(Stored items from a collection)
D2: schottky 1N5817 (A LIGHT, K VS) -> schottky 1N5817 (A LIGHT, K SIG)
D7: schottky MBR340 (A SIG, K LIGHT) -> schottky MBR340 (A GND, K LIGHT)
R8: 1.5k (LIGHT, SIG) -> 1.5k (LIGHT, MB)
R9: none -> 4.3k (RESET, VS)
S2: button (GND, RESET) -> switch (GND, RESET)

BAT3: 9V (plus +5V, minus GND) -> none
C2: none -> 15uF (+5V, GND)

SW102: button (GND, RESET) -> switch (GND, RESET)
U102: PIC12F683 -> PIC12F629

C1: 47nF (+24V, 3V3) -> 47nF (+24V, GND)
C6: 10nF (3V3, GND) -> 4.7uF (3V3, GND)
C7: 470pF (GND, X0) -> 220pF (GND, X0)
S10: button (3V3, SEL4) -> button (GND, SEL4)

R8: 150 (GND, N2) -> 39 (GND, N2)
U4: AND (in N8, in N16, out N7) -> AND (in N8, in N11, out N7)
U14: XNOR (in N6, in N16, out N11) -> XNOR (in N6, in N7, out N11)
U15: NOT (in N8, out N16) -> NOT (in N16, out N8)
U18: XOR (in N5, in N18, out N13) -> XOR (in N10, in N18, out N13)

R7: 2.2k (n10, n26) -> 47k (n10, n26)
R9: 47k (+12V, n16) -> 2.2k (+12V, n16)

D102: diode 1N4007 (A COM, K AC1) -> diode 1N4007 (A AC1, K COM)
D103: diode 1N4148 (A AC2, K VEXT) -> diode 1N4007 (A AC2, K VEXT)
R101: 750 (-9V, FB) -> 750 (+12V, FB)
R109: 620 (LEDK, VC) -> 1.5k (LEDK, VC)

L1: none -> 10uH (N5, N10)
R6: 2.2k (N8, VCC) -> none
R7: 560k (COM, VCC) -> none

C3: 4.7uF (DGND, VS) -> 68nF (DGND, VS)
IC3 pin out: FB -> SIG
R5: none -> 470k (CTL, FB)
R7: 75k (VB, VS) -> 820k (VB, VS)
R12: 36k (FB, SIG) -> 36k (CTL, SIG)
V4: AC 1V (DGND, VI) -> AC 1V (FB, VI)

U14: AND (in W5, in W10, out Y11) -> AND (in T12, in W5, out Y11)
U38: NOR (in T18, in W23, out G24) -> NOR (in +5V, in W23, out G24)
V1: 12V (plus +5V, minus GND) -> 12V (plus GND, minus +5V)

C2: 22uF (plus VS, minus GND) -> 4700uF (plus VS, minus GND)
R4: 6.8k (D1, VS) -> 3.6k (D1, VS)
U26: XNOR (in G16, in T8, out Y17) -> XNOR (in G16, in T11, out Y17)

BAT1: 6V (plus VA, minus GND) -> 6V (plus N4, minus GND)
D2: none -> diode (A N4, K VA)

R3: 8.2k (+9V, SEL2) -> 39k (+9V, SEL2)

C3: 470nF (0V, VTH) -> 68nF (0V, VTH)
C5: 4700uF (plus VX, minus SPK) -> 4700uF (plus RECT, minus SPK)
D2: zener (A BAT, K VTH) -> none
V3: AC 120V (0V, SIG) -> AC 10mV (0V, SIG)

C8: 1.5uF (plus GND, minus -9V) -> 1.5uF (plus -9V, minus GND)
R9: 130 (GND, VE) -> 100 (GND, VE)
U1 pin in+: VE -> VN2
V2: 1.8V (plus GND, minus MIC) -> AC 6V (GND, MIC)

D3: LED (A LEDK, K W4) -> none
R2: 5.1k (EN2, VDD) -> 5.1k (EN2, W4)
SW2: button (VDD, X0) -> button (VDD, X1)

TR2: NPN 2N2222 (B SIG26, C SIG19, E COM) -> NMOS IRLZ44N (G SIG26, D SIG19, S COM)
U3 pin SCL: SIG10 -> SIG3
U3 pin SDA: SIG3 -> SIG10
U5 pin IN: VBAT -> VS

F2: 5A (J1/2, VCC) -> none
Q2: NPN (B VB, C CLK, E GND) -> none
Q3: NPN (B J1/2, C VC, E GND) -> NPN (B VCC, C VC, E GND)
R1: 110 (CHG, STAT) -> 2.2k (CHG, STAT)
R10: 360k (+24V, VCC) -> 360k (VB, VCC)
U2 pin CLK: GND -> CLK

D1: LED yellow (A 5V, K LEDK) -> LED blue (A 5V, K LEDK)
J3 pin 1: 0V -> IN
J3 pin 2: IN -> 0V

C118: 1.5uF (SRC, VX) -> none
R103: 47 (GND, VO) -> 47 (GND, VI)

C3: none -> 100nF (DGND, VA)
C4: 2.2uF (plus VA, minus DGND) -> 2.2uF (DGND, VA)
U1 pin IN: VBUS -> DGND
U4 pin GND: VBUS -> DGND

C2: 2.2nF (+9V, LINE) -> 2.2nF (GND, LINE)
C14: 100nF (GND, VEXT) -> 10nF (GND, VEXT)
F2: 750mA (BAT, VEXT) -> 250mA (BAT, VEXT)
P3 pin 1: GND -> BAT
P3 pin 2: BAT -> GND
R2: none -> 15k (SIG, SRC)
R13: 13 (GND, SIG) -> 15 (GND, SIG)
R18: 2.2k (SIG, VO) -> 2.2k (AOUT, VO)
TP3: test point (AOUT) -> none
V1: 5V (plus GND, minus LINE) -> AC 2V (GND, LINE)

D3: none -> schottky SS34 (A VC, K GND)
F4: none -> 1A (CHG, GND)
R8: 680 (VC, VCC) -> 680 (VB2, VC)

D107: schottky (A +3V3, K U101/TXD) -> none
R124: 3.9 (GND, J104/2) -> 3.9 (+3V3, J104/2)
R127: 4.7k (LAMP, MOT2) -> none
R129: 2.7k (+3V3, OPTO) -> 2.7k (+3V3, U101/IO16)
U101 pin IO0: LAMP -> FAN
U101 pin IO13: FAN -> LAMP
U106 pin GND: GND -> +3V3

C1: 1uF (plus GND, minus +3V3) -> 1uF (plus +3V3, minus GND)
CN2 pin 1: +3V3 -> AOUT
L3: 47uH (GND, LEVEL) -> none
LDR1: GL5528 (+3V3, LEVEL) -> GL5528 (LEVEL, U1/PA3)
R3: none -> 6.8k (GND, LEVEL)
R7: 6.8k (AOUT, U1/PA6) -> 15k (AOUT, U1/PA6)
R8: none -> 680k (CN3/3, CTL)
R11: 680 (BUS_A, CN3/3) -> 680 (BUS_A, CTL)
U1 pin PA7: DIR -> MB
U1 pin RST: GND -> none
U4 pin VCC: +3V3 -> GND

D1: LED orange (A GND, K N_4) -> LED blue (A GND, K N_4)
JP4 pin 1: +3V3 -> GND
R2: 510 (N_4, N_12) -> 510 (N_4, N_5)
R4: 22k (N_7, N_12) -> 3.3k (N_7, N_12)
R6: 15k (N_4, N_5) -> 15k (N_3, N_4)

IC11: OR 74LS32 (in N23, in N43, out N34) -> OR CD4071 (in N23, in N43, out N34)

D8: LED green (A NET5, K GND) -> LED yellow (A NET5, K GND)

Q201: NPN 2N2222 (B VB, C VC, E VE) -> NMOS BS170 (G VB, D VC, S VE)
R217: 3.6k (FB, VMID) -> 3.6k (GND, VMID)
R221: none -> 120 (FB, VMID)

**Task**
Produce an exact copy of the entries above.

**Response**
D2: schottky 1N5817 (A LIGHT, K VS) -> schottky 1N5817 (A LIGHT, K SIG)
D7: schottky MBR340 (A SIG, K LIGHT) -> schottky MBR340 (A GND, K LIGHT)
R8: 1.5k (LIGHT, SIG) -> 1.5k (LIGHT, MB)
R9: none -> 4.3k (RESET, VS)
S2: button (GND, RESET) -> switch (GND, RESET)

BAT3: 9V (plus +5V, minus GND) -> none
C2: none -> 15uF (+5V, GND)

SW102: button (GND, RESET) -> switch (GND, RESET)
U102: PIC12F683 -> PIC12F629

C1: 47nF (+24V, 3V3) -> 47nF (+24V, GND)
C6: 10nF (3V3, GND) -> 4.7uF (3V3, GND)
C7: 470pF (GND, X0) -> 220pF (GND, X0)
S10: button (3V3, SEL4) -> button (GND, SEL4)

R8: 150 (GND, N2) -> 39 (GND, N2)
U4: AND (in N8, in N16, out N7) -> AND (in N8, in N11, out N7)
U14: XNOR (in N6, in N16, out N11) -> XNOR (in N6, in N7, out N11)
U15: NOT (in N8, out N16) -> NOT (in N16, out N8)
U18: XOR (in N5, in N18, out N13) -> XOR (in N10, in N18, out N13)

R7: 2.2k (n10, n26) -> 47k (n10, n26)
R9: 47k (+12V, n16) -> 2.2k (+12V, n16)

D102: diode 1N4007 (A COM, K AC1) -> diode 1N4007 (A AC1, K COM)
D103: diode 1N4148 (A AC2, K VEXT) -> diode 1N4007 (A AC2, K VEXT)
R101: 750 (-9V, FB) -> 750 (+12V, FB)
R109: 620 (LEDK, VC) -> 1.5k (LEDK, VC)

L1: none -> 10uH (N5, N10)
R6: 2.2k (N8, VCC) -> none
R7: 560k (COM, VCC) -> none

C3: 4.7uF (DGND, VS) -> 68nF (DGND, VS)
IC3 pin out: FB -> SIG
R5: none -> 470k (CTL, FB)
R7: 75k (VB, VS) -> 820k (VB, VS)
R12: 36k (FB, SIG) -> 36k (CTL, SIG)
V4: AC 1V (DGND, VI) -> AC 1V (FB, VI)

U14: AND (in W5, in W10, out Y11) -> AND (in T12, in W5, out Y11)
U38: NOR (in T18, in W23, out G24) -> NOR (in +5V, in W23, out G24)
V1: 12V (plus +5V, minus GND) -> 12V (plus GND, minus +5V)

C2: 22uF (plus VS, minus GND) -> 4700uF (plus VS, minus GND)
R4: 6.8k (D1, VS) -> 3.6k (D1, VS)
U26: XNOR (in G16, in T8, out Y17) -> XNOR (in G16, in T11, out Y17)

BAT1: 6V (plus VA, minus GND) -> 6V (plus N4, minus GND)
D2: none -> diode (A N4, K VA)

R3: 8.2k (+9V, SEL2) -> 39k (+9V, SEL2)

C3: 470nF (0V, VTH) -> 68nF (0V, VTH)
C5: 4700uF (plus VX, minus SPK) -> 4700uF (plus RECT, minus SPK)
D2: zener (A BAT, K VTH) -> none
V3: AC 120V (0V, SIG) -> AC 10mV (0V, SIG)

C8: 1.5uF (plus GND, minus -9V) -> 1.5uF (plus -9V, minus GND)
R9: 130 (GND, VE) -> 100 (GND, VE)
U1 pin in+: VE -> VN2
V2: 1.8V (plus GND, minus MIC) -> AC 6V (GND, MIC)

D3: LED (A LEDK, K W4) -> none
R2: 5.1k (EN2, VDD) -> 5.1k (EN2, W4)
SW2: button (VDD, X0) -> button (VDD, X1)

TR2: NPN 2N2222 (B SIG26, C SIG19, E COM) -> NMOS IRLZ44N (G SIG26, D SIG19, S COM)
U3 pin SCL: SIG10 -> SIG3
U3 pin SDA: SIG3 -> SIG10
U5 pin IN: VBAT -> VS

F2: 5A (J1/2, VCC) -> none
Q2: NPN (B VB, C CLK, E GND) -> none
Q3: NPN (B J1/2, C VC, E GND) -> NPN (B VCC, C VC, E GND)
R1: 110 (CHG, STAT) -> 2.2k (CHG, STAT)
R10: 360k (+24V, VCC) -> 360k (VB, VCC)
U2 pin CLK: GND -> CLK

D1: LED yellow (A 5V, K LEDK) -> LED blue (A 5V, K LEDK)
J3 pin 1: 0V -> IN
J3 pin 2: IN -> 0V

C118: 1.5uF (SRC, VX) -> none
R103: 47 (GND, VO) -> 47 (GND, VI)

C3: none -> 100nF (DGND, VA)
C4: 2.2uF (plus VA, minus DGND) -> 2.2uF (DGND, VA)
U1 pin IN: VBUS -> DGND
U4 pin GND: VBUS -> DGND

C2: 2.2nF (+9V, LINE) -> 2.2nF (GND, LINE)
C14: 100nF (GND, VEXT) -> 10nF (GND, VEXT)
F2: 750mA (BAT, VEXT) -> 250mA (BAT, VEXT)
P3 pin 1: GND -> BAT
P3 pin 2: BAT -> GND
R2: none -> 15k (SIG, SRC)
R13: 13 (GND, SIG) -> 15 (GND, SIG)
R18: 2.2k (SIG, VO) -> 2.2k (AOUT, VO)
TP3: test point (AOUT) -> none
V1: 5V (plus GND, minus LINE) -> AC 2V (GND, LINE)

D3: none -> schottky SS34 (A VC, K GND)
F4: none -> 1A (CHG, GND)
R8: 680 (VC, VCC) -> 680 (VB2, VC)

D107: schottky (A +3V3, K U101/TXD) -> none
R124: 3.9 (GND, J104/2) -> 3.9 (+3V3, J104/2)
R127: 4.7k (LAMP, MOT2) -> none
R129: 2.7k (+3V3, OPTO) -> 2.7k (+3V3, U101/IO16)
U101 pin IO0: LAMP -> FAN
U101 pin IO13: FAN -> LAMP
U106 pin GND: GND -> +3V3

C1: 1uF (plus GND, minus +3V3) -> 1uF (plus +3V3, minus GND)
CN2 pin 1: +3V3 -> AOUT
L3: 47uH (GND, LEVEL) -> none
LDR1: GL5528 (+3V3, LEVEL) -> GL5528 (LEVEL, U1/PA3)
R3: none -> 6.8k (GND, LEVEL)
R7: 6.8k (AOUT, U1/PA6) -> 15k (AOUT, U1/PA6)
R8: none -> 680k (CN3/3, CTL)
R11: 680 (BUS_A, CN3/3) -> 680 (BUS_A, CTL)
U1 pin PA7: DIR -> MB
U1 pin RST: GND -> none
U4 pin VCC: +3V3 -> GND

D1: LED orange (A GND, K N_4) -> LED blue (A GND, K N_4)
JP4 pin 1: +3V3 -> GND
R2: 510 (N_4, N_12) -> 510 (N_4, N_5)
R4: 22k (N_7, N_12) -> 3.3k (N_7, N_12)
R6: 15k (N_4, N_5) -> 15k (N_3, N_4)

IC11: OR 74LS32 (in N23, in N43, out N34) -> OR CD4071 (in N23, in N43, out N34)

D8: LED green (A NET5, K GND) -> LED yellow (A NET5, K GND)

Q201: NPN 2N2222 (B VB, C VC, E VE) -> NMOS BS170 (G VB, D VC, S VE)
R217: 3.6k (FB, VMID) -> 3.6k (GND, VMID)
R221: none -> 120 (FB, VMID)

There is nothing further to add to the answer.